===== Data extract =====

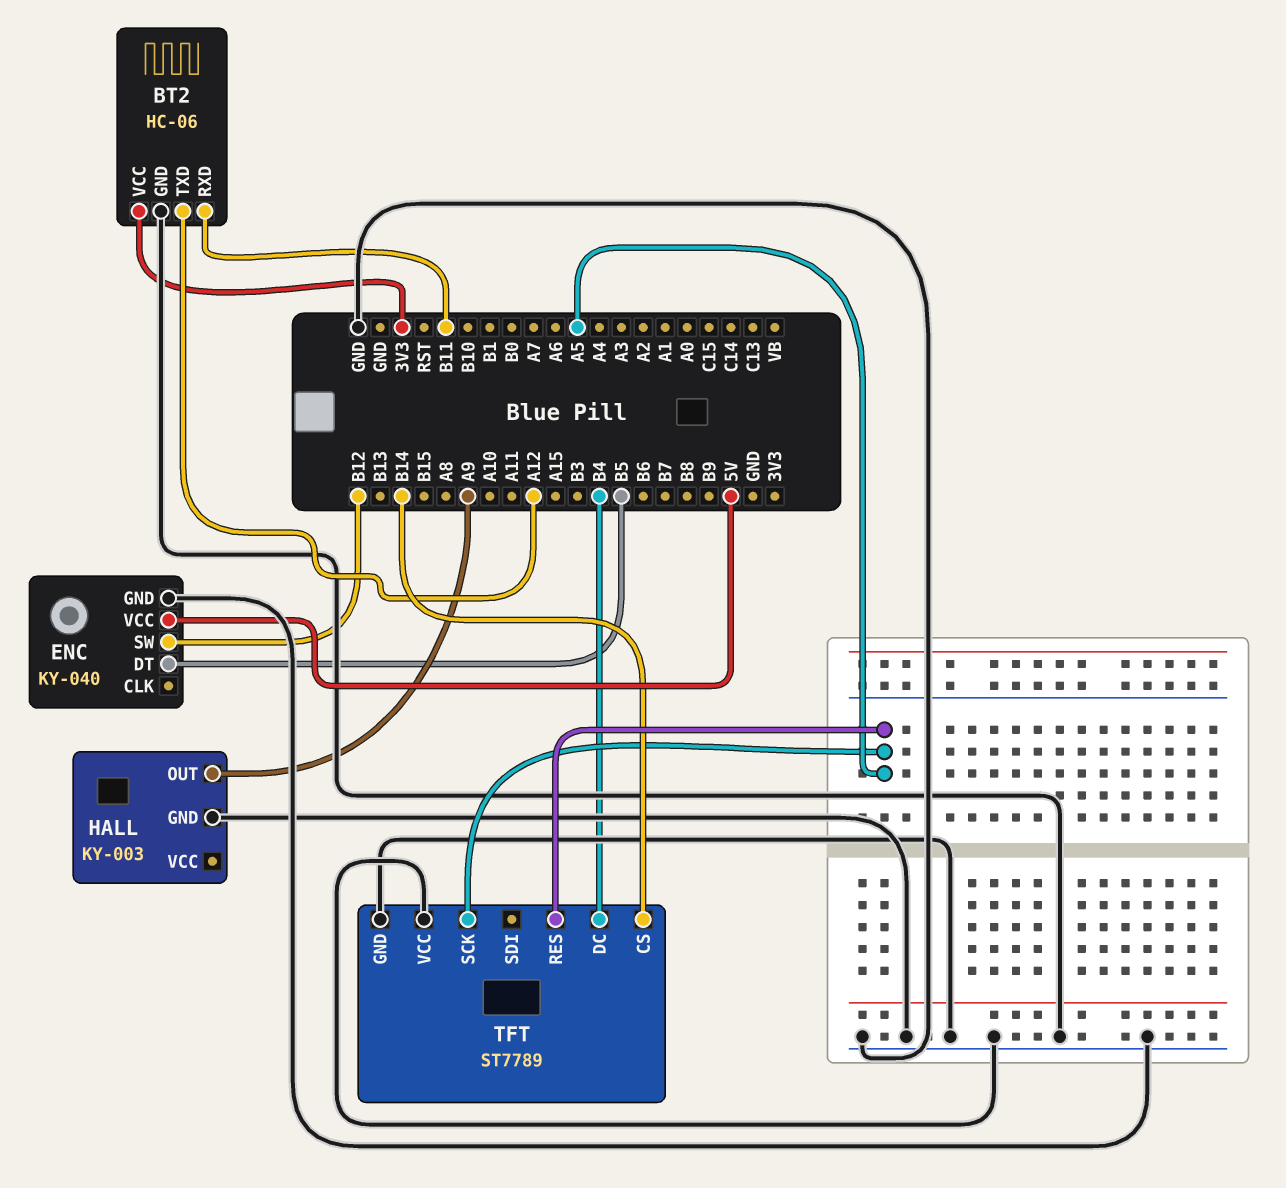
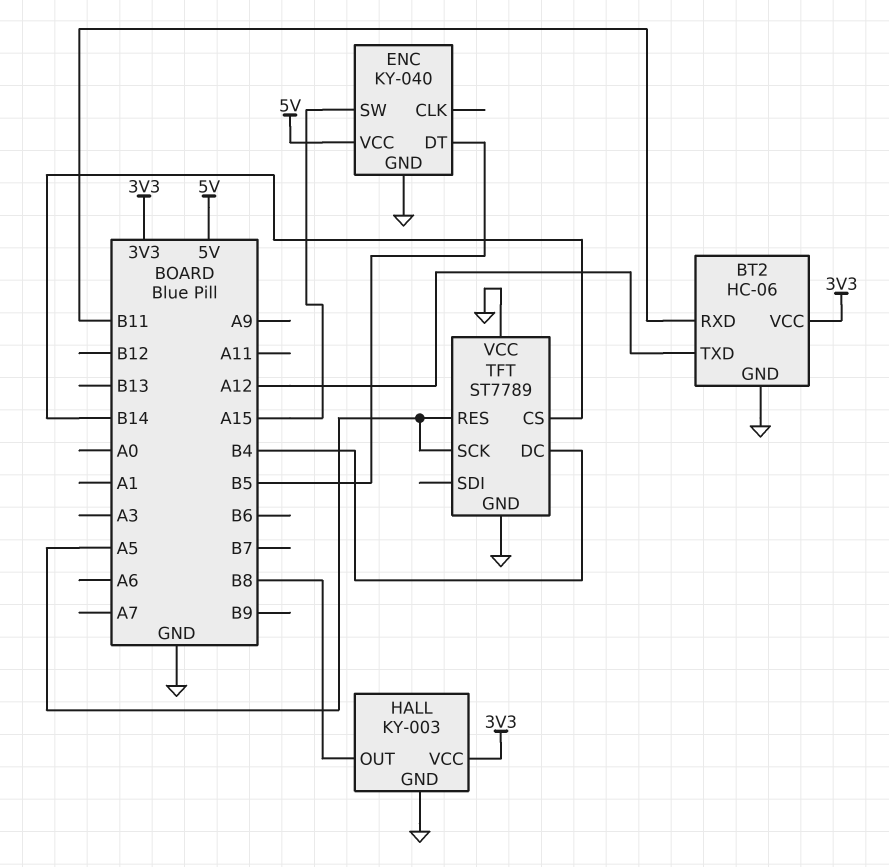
ENC pin SW: B12 -> A15
HALL pin OUT: A9 -> B8
HALL pin VCC: none -> 3V3

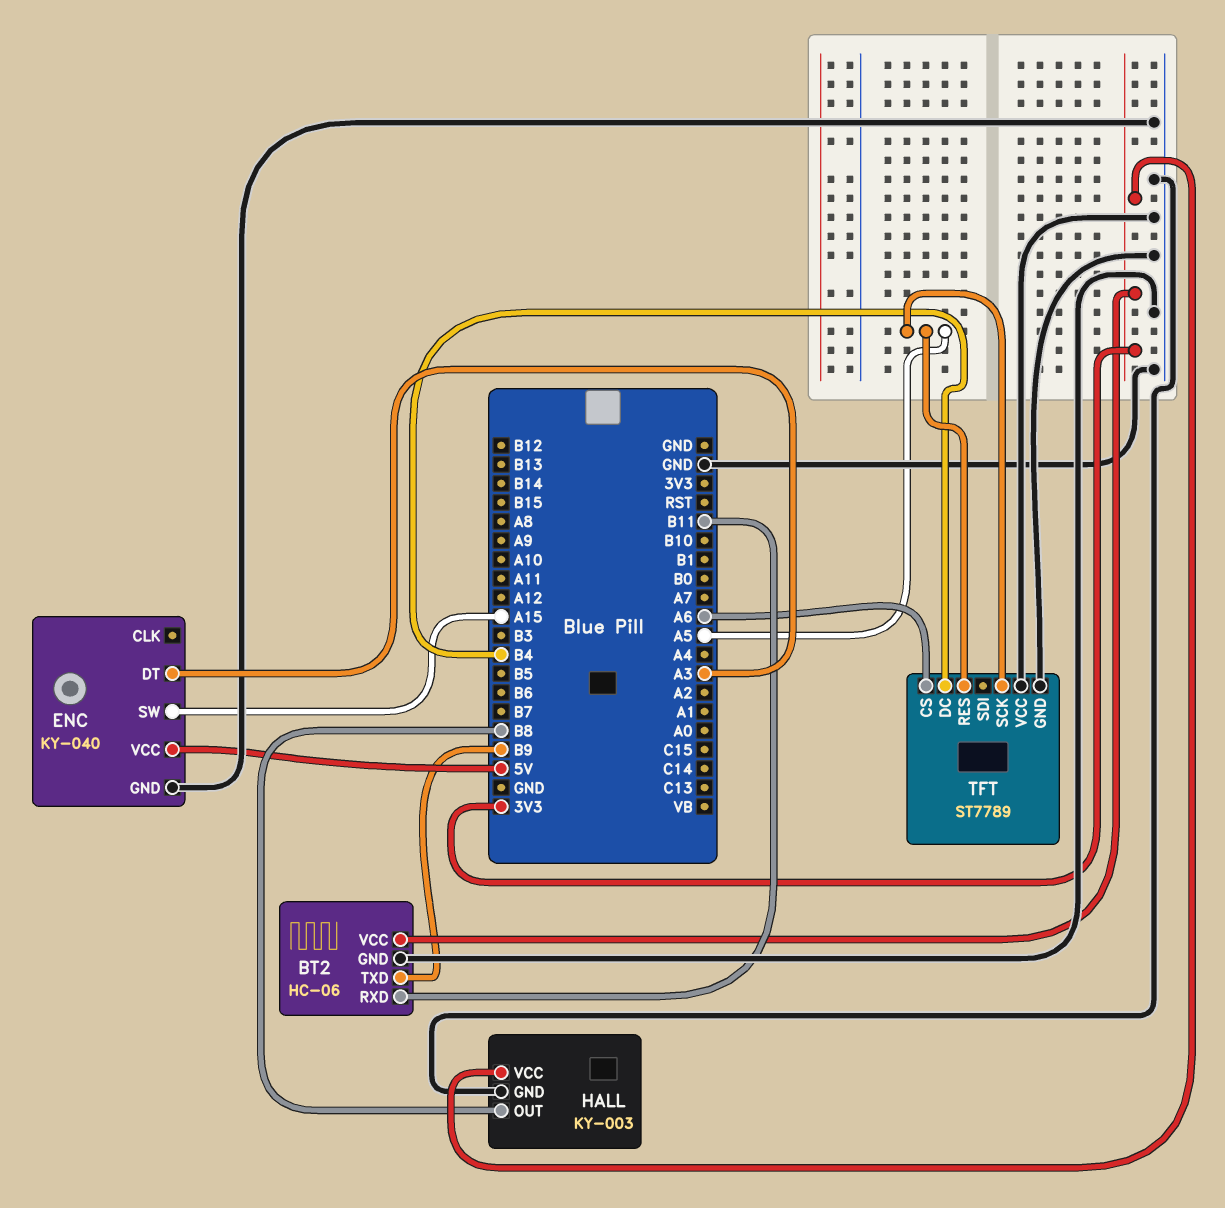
BT2 pin TXD: A12 -> B9
ENC pin DT: B5 -> A3
TFT pin CS: B14 -> A6

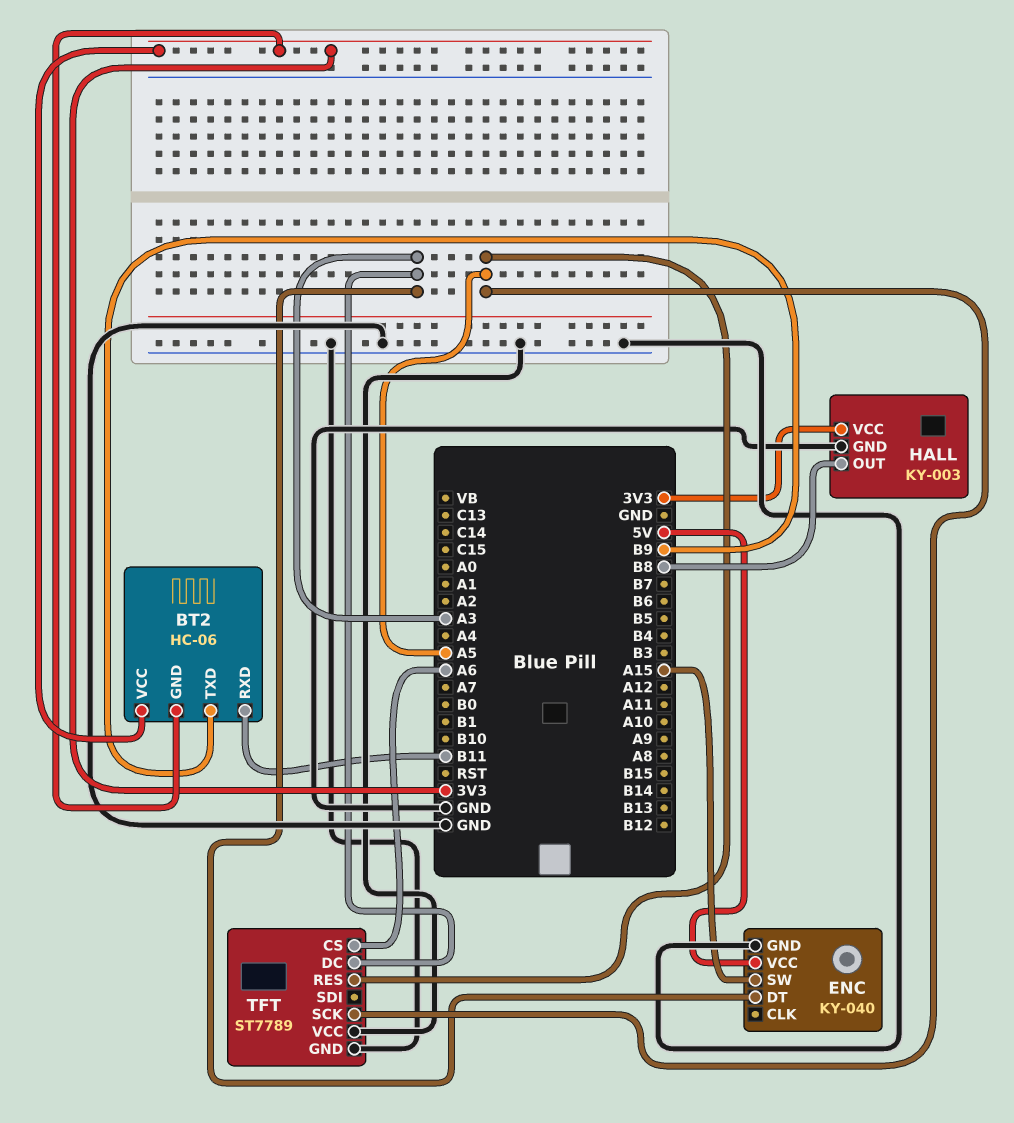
BT2 pin GND: GND -> 3V3
TFT pin DC: B4 -> A3

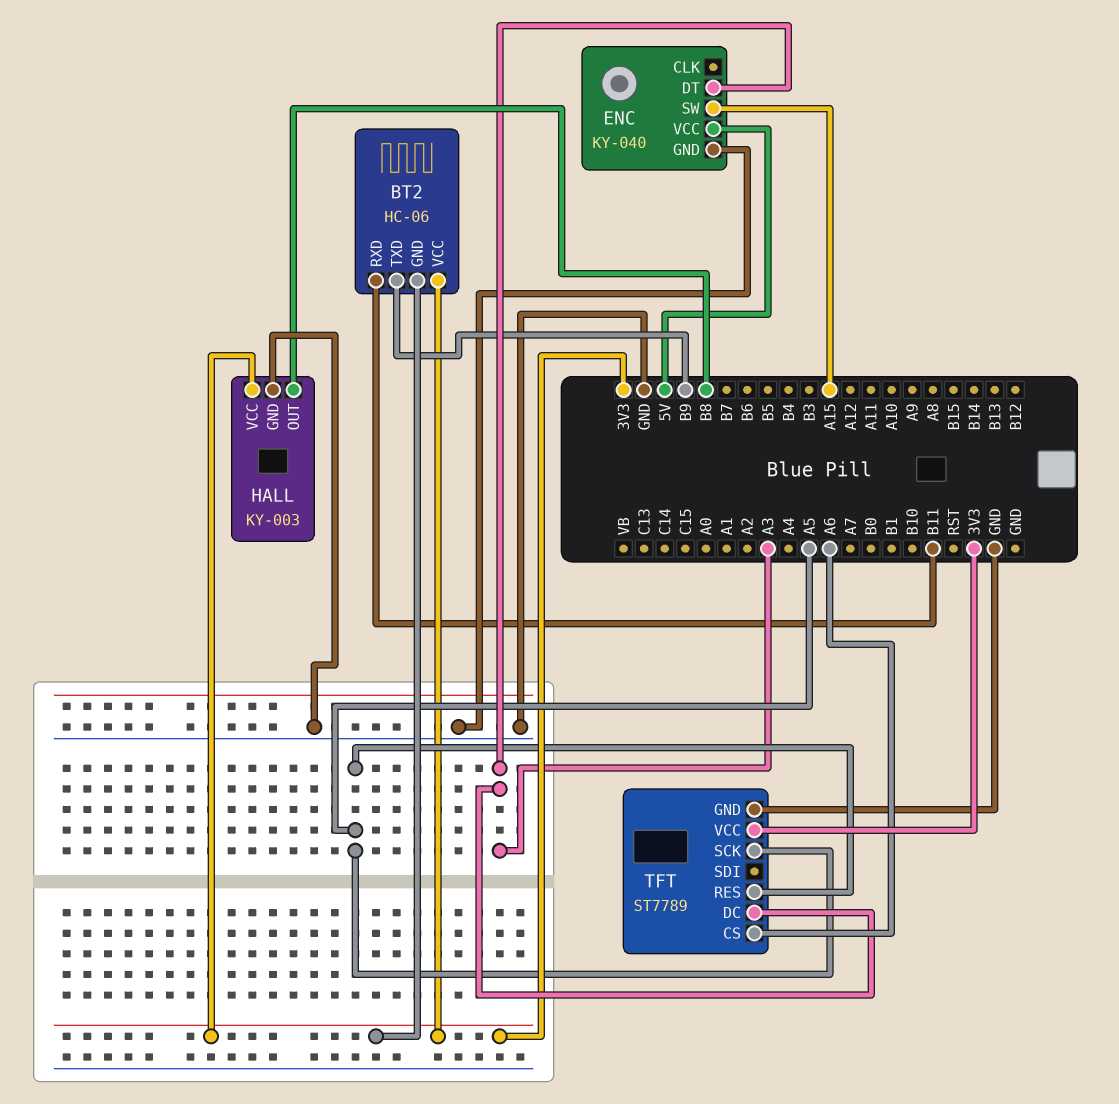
TFT pin VCC: GND -> 3V3

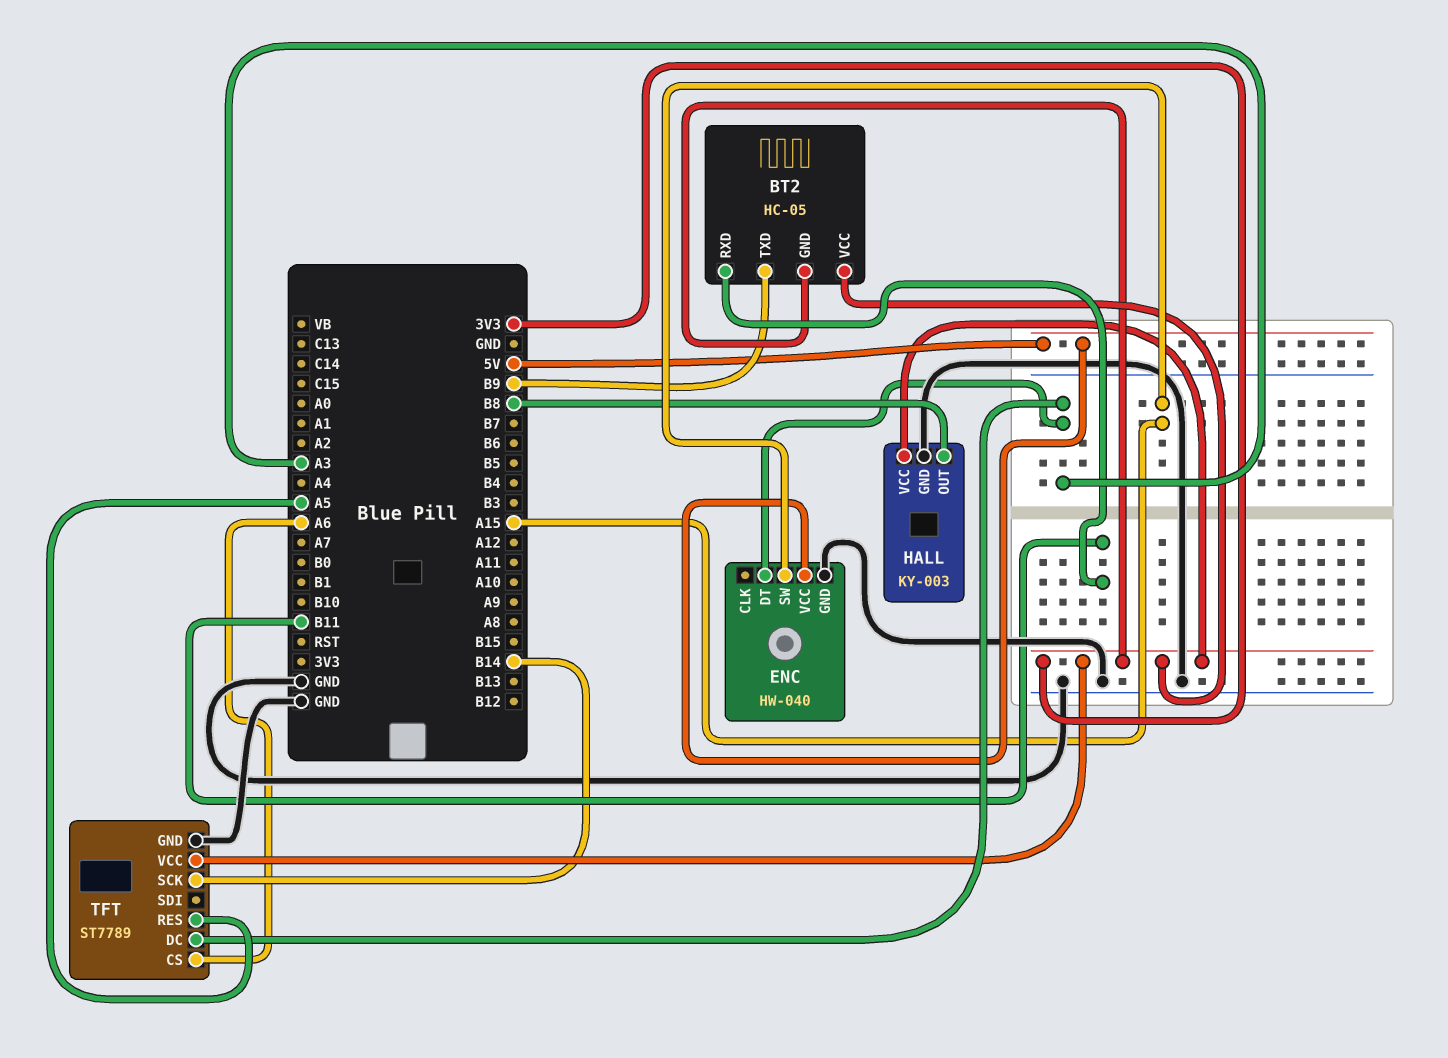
BT2: HC-06 -> HC-05
ENC: KY-040 -> HW-040
TFT pin SCK: A5 -> B14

=====

▶ _What the exercise asks_:
In the entries above, find each line that has the word "HALL". Copy it.

▶ _Finished task_:
HALL pin OUT: A9 -> B8
HALL pin VCC: none -> 3V3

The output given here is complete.